* [PROBLEM REQUIREMENTS]: Which lines below fall between the one containing "camera: 65 degrees left, 5 degrees up" and the one containing "(614, 487) = (694, 460): pink capsule -> none"? Repeat them exactly, counting both of those lines, and add nothing else.

* [DATASET]:
━━━━━━━━━━━━━━━━━━━━

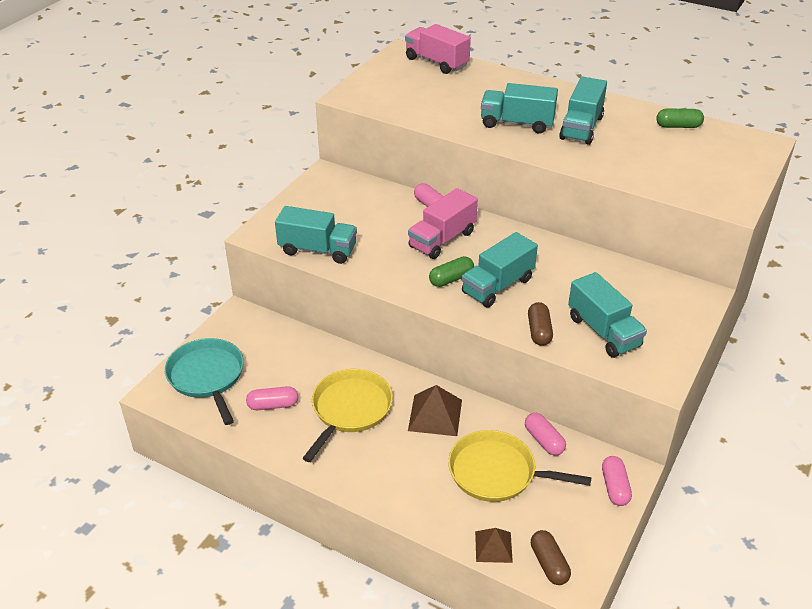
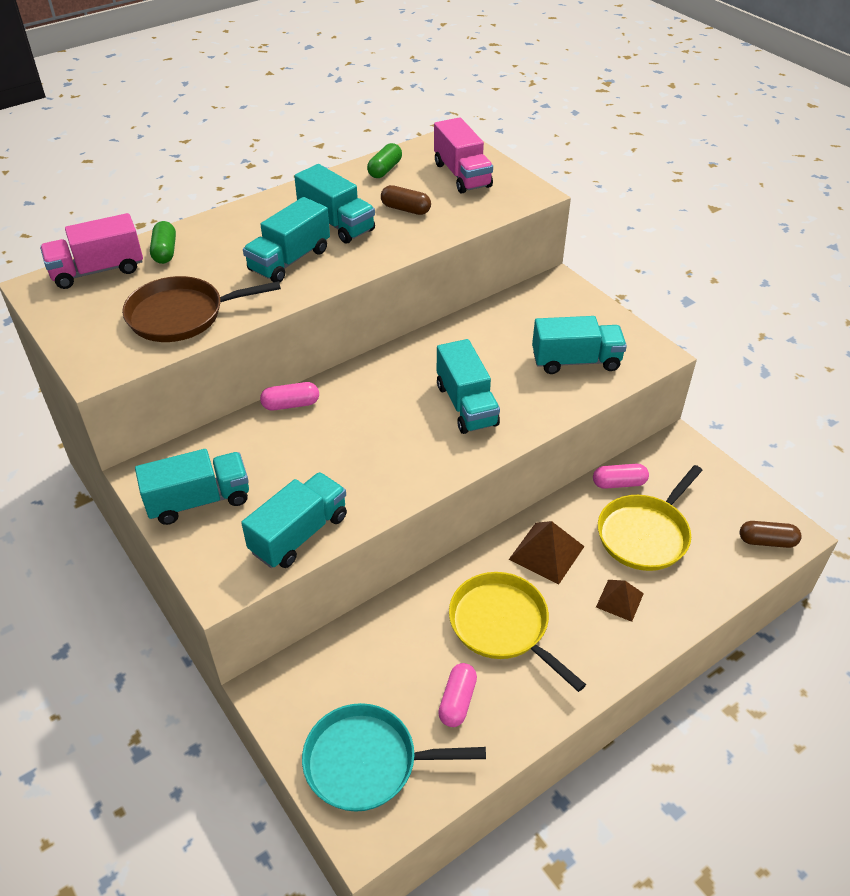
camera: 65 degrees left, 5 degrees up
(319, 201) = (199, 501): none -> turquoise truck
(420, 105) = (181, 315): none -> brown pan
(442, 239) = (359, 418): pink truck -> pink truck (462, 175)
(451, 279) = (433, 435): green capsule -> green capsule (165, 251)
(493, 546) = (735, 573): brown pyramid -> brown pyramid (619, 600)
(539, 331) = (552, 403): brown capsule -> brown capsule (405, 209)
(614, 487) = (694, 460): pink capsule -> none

━━━━━━━━━━━━━━━━━━━━

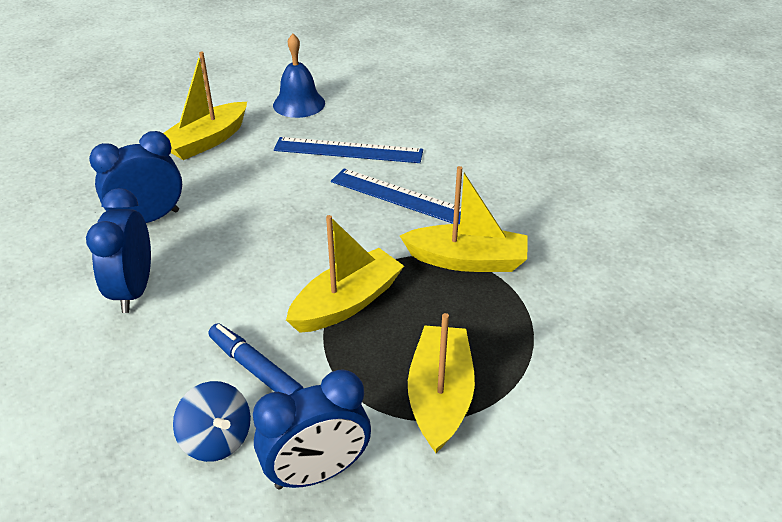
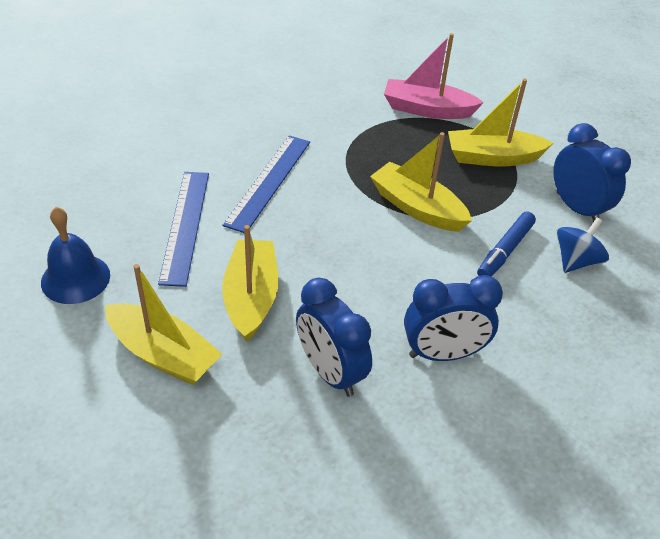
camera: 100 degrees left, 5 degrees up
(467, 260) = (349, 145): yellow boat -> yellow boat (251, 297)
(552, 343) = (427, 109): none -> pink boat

━━━━━━━━━━━━━━━━━━━━

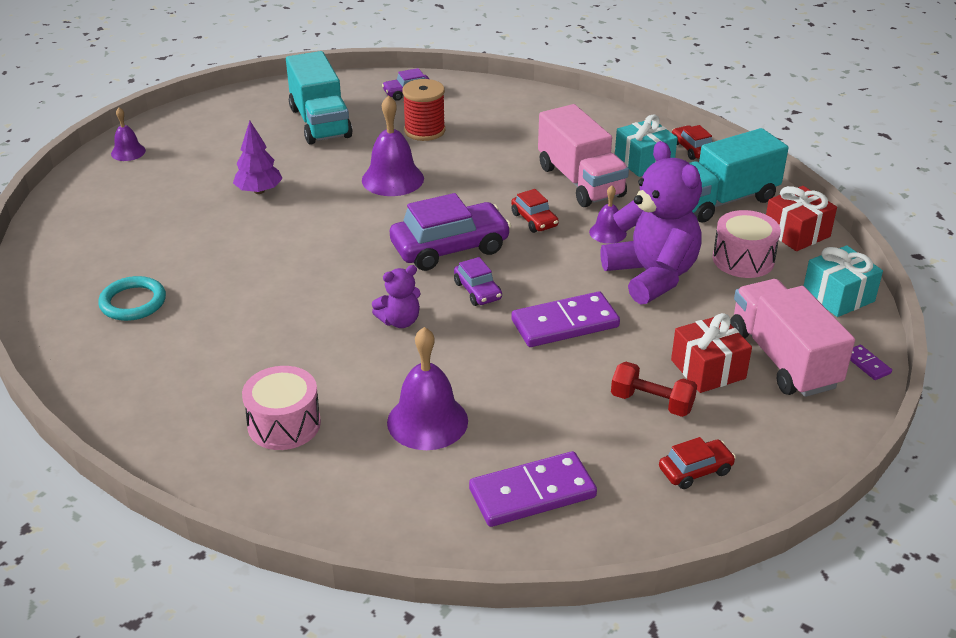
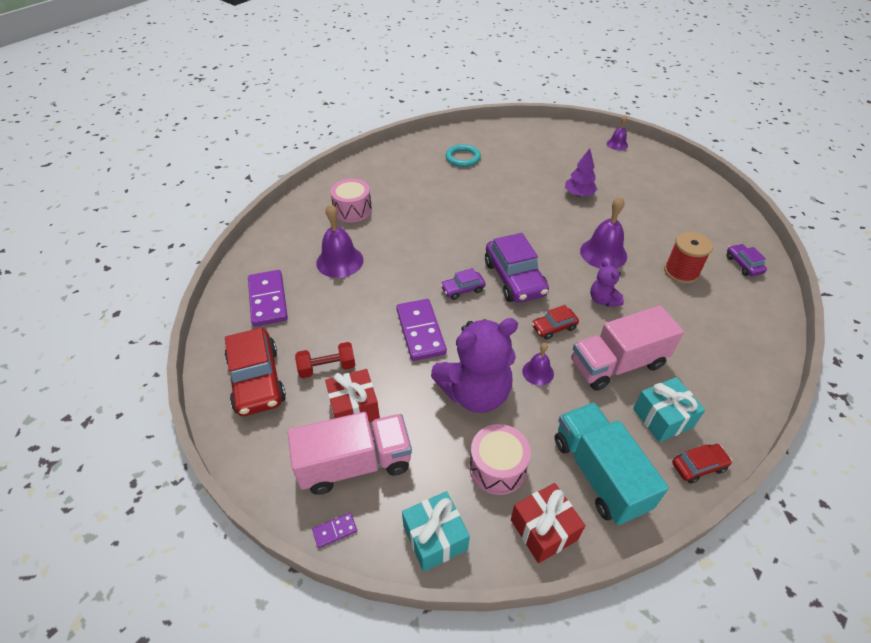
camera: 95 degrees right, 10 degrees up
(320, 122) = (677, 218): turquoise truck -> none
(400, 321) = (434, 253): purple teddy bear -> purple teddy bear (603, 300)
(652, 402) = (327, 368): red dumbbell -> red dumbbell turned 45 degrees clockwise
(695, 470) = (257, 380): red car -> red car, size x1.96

━━━━━━━━━━━━━━━━━━━━

* [SOLUTION FOR THIS EXERCISE]:
camera: 65 degrees left, 5 degrees up
(319, 201) = (199, 501): none -> turquoise truck
(420, 105) = (181, 315): none -> brown pan
(442, 239) = (359, 418): pink truck -> pink truck (462, 175)
(451, 279) = (433, 435): green capsule -> green capsule (165, 251)
(493, 546) = (735, 573): brown pyramid -> brown pyramid (619, 600)
(539, 331) = (552, 403): brown capsule -> brown capsule (405, 209)
(614, 487) = (694, 460): pink capsule -> none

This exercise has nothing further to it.